Object correspondence data:
Content starts

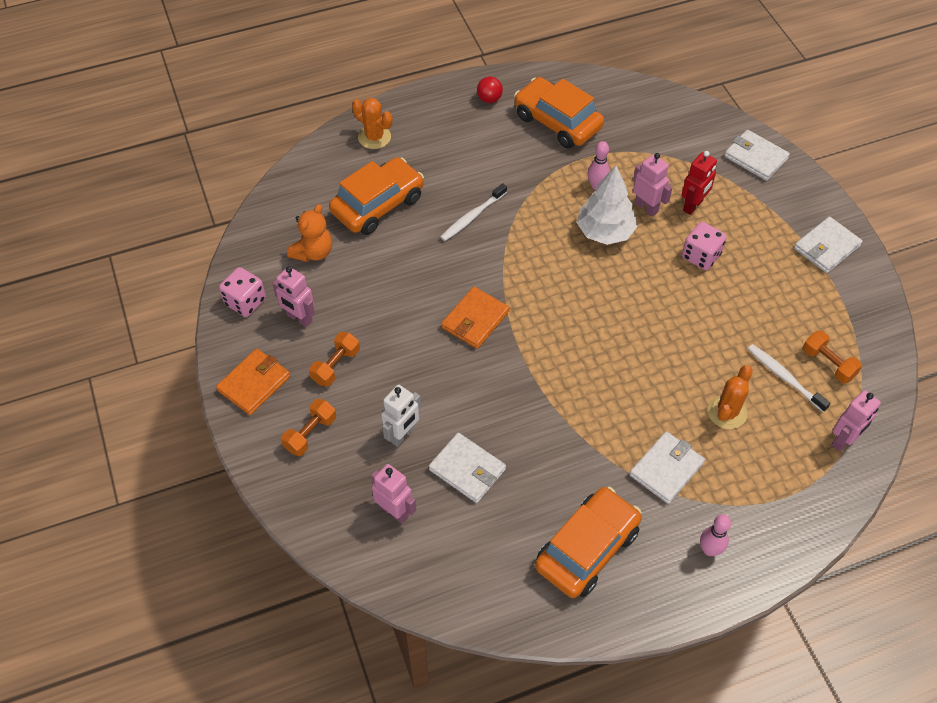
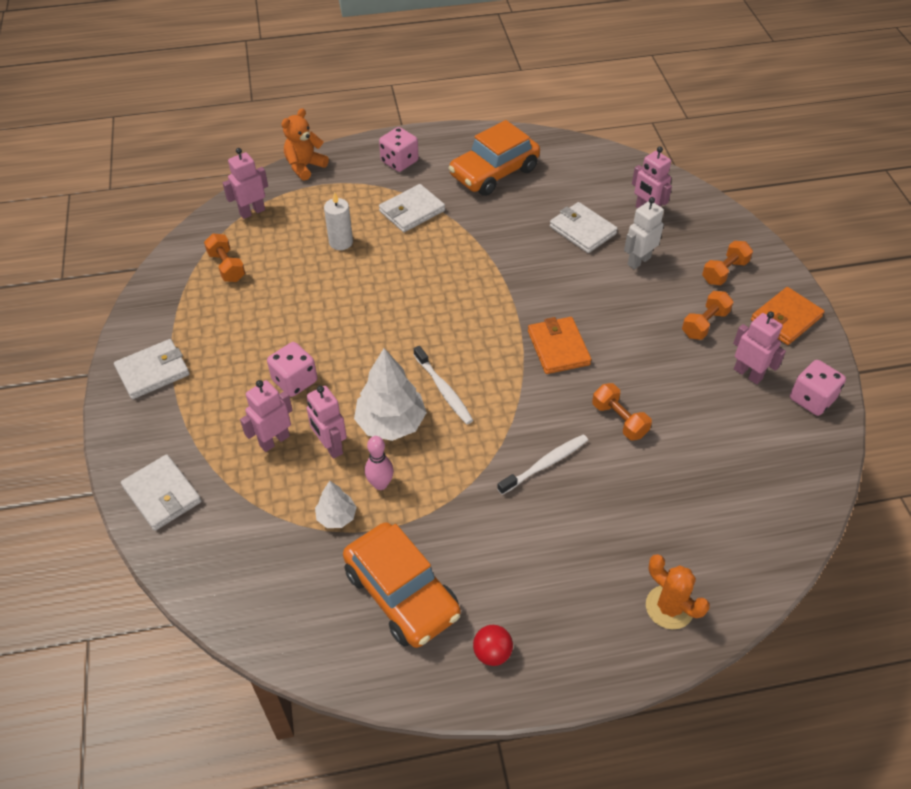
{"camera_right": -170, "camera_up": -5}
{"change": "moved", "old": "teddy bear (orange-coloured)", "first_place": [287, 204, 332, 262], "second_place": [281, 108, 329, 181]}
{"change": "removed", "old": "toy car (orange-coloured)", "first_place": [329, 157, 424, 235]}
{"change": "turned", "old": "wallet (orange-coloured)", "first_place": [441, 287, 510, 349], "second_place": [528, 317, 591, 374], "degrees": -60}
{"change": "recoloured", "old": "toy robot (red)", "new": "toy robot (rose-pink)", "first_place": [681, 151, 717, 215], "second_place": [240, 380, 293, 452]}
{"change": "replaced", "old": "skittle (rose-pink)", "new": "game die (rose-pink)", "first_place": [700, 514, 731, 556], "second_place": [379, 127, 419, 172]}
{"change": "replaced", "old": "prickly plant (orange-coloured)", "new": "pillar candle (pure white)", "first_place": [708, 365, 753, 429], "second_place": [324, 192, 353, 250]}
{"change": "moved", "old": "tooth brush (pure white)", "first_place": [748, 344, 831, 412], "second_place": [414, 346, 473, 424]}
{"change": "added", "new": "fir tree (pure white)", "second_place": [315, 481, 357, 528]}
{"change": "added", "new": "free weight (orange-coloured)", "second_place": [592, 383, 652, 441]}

Content ends

* WHAT THE TASK ASKS *
For each line in the records that contains the word "orange", make a copy.

* REPLY TO THE EXERCISE *
{"change": "moved", "old": "teddy bear (orange-coloured)", "first_place": [287, 204, 332, 262], "second_place": [281, 108, 329, 181]}
{"change": "removed", "old": "toy car (orange-coloured)", "first_place": [329, 157, 424, 235]}
{"change": "turned", "old": "wallet (orange-coloured)", "first_place": [441, 287, 510, 349], "second_place": [528, 317, 591, 374], "degrees": -60}
{"change": "replaced", "old": "prickly plant (orange-coloured)", "new": "pillar candle (pure white)", "first_place": [708, 365, 753, 429], "second_place": [324, 192, 353, 250]}
{"change": "added", "new": "free weight (orange-coloured)", "second_place": [592, 383, 652, 441]}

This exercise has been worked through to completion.